> YOUR OBJECTIVE: Set down every line of the listing below, from the line containing "chart. (447, 484)" through the line containing "6 (865, 382)", with both of those lines included and each line reproduced unchanged.

> INPUT ROWS:

=-=-=

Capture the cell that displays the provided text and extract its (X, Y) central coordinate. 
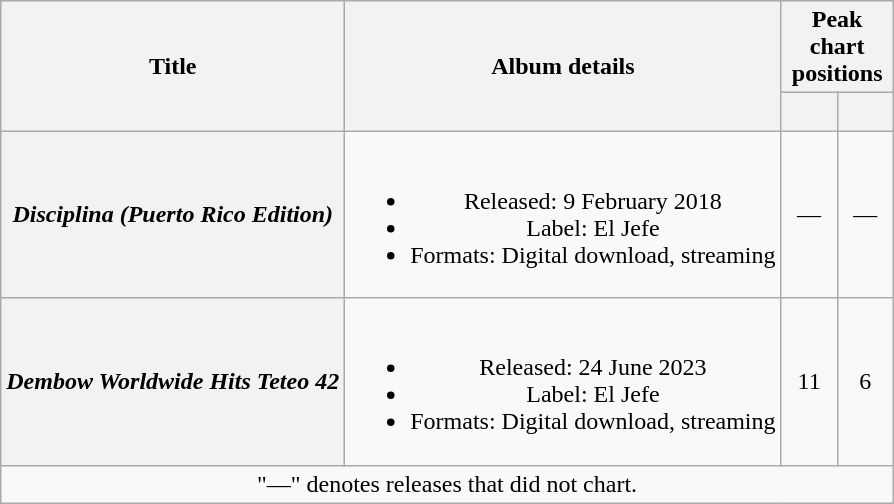
"—" denotes releases that did not chart. (447, 484)
Album details (563, 66)
Disciplina (Puerto Rico Edition) (173, 214)
Dembow Worldwide Hits Teteo 42 (173, 382)
Title (173, 66)
Peak chart positions (837, 47)
Released: 24 June 2023Label: El JefeFormats: Digital download, streaming (563, 382)
11 (809, 382)
6 (865, 382)
Released: 9 February 2018Label: El JefeFormats: Digital download, streaming (563, 214)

=-=-=

> RESPONSE FOR THIS EXERCISE:
"—" denotes releases that did not chart. (447, 484)
Album details (563, 66)
Disciplina (Puerto Rico Edition) (173, 214)
Dembow Worldwide Hits Teteo 42 (173, 382)
Title (173, 66)
Peak chart positions (837, 47)
Released: 24 June 2023Label: El JefeFormats: Digital download, streaming (563, 382)
11 (809, 382)
6 (865, 382)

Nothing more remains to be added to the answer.